_Problem to solve_
An exact, line-by-line copy is needed, beginning at the line with "R4: 150k (NET10, NET13) -> 150k (-9V, NET10)" and ending at the last line of the listing below.

_Source information_
++++++

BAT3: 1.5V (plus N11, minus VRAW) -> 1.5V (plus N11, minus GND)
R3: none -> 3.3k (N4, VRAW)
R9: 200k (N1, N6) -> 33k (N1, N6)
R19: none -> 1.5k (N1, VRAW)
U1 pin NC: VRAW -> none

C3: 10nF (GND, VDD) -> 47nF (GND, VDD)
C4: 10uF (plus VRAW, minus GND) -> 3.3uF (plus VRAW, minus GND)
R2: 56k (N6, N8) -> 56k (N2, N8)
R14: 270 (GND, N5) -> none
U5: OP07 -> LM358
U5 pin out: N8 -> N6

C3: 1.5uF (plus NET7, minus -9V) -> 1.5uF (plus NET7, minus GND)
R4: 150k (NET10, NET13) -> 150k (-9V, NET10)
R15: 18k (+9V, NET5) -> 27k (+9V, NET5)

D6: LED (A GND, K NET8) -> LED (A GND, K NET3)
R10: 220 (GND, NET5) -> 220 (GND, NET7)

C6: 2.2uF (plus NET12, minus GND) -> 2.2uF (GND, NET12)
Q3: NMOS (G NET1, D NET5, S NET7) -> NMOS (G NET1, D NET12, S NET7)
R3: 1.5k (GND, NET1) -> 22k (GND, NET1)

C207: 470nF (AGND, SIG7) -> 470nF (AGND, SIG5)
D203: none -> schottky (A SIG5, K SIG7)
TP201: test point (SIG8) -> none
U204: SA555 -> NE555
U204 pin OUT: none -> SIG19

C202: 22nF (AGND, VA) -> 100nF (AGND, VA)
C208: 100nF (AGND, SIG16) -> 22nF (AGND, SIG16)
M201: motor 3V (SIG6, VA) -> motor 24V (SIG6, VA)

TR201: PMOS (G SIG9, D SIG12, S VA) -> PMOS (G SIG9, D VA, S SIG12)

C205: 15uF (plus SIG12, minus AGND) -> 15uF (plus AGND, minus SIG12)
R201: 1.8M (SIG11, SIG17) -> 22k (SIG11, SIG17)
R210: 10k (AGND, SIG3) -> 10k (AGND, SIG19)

++++++

_Problem solution_
R4: 150k (NET10, NET13) -> 150k (-9V, NET10)
R15: 18k (+9V, NET5) -> 27k (+9V, NET5)

D6: LED (A GND, K NET8) -> LED (A GND, K NET3)
R10: 220 (GND, NET5) -> 220 (GND, NET7)

C6: 2.2uF (plus NET12, minus GND) -> 2.2uF (GND, NET12)
Q3: NMOS (G NET1, D NET5, S NET7) -> NMOS (G NET1, D NET12, S NET7)
R3: 1.5k (GND, NET1) -> 22k (GND, NET1)

C207: 470nF (AGND, SIG7) -> 470nF (AGND, SIG5)
D203: none -> schottky (A SIG5, K SIG7)
TP201: test point (SIG8) -> none
U204: SA555 -> NE555
U204 pin OUT: none -> SIG19

C202: 22nF (AGND, VA) -> 100nF (AGND, VA)
C208: 100nF (AGND, SIG16) -> 22nF (AGND, SIG16)
M201: motor 3V (SIG6, VA) -> motor 24V (SIG6, VA)

TR201: PMOS (G SIG9, D SIG12, S VA) -> PMOS (G SIG9, D VA, S SIG12)

C205: 15uF (plus SIG12, minus AGND) -> 15uF (plus AGND, minus SIG12)
R201: 1.8M (SIG11, SIG17) -> 22k (SIG11, SIG17)
R210: 10k (AGND, SIG3) -> 10k (AGND, SIG19)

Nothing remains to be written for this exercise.